### Exercise requirements:
Each record is to be transcribed in full and exactly.

(Stored items)
= = = =
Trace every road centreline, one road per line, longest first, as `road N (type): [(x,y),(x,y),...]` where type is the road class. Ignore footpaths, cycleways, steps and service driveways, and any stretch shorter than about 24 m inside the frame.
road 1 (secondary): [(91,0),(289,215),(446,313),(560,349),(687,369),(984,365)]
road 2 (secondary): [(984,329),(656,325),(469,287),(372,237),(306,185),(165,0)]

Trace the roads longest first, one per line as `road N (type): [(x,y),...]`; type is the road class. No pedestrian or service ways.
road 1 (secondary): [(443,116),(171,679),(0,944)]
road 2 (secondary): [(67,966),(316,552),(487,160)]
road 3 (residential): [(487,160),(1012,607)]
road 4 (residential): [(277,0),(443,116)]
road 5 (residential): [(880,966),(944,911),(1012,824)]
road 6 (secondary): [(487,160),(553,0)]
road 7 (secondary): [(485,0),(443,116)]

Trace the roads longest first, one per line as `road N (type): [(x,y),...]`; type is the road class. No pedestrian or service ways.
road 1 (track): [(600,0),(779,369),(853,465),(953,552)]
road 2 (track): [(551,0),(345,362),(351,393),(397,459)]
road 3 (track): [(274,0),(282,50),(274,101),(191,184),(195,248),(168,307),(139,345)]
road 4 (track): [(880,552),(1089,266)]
= = = =
### Result for this exercise:
Trace every road centreline, one road per line, longest first, as `road N (type): [(x,y),(x,y),...]` where type is the road class. Ignore footpaths, cycleways, steps and service driveways, and any stretch shorter than about 24 m inside the frame.
road 1 (secondary): [(91,0),(289,215),(446,313),(560,349),(687,369),(984,365)]
road 2 (secondary): [(984,329),(656,325),(469,287),(372,237),(306,185),(165,0)]

Trace the roads longest first, one per line as `road N (type): [(x,y),...]`; type is the road class. No pedestrian or service ways.
road 1 (secondary): [(443,116),(171,679),(0,944)]
road 2 (secondary): [(67,966),(316,552),(487,160)]
road 3 (residential): [(487,160),(1012,607)]
road 4 (residential): [(277,0),(443,116)]
road 5 (residential): [(880,966),(944,911),(1012,824)]
road 6 (secondary): [(487,160),(553,0)]
road 7 (secondary): [(485,0),(443,116)]

Trace the roads longest first, one per line as `road N (type): [(x,y),...]`; type is the road class. No pedestrian or service ways.
road 1 (track): [(600,0),(779,369),(853,465),(953,552)]
road 2 (track): [(551,0),(345,362),(351,393),(397,459)]
road 3 (track): [(274,0),(282,50),(274,101),(191,184),(195,248),(168,307),(139,345)]
road 4 (track): [(880,552),(1089,266)]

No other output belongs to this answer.